**EXERCISE**
Check every line below for the string "star", and copy the lines that contain it.

**RECORDS SUPPLIED**

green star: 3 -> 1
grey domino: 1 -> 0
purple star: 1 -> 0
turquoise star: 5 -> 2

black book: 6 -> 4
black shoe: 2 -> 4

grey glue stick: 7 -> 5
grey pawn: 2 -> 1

--

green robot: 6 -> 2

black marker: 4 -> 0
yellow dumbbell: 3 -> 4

**EXERCISE RESPONSE**
green star: 3 -> 1
purple star: 1 -> 0
turquoise star: 5 -> 2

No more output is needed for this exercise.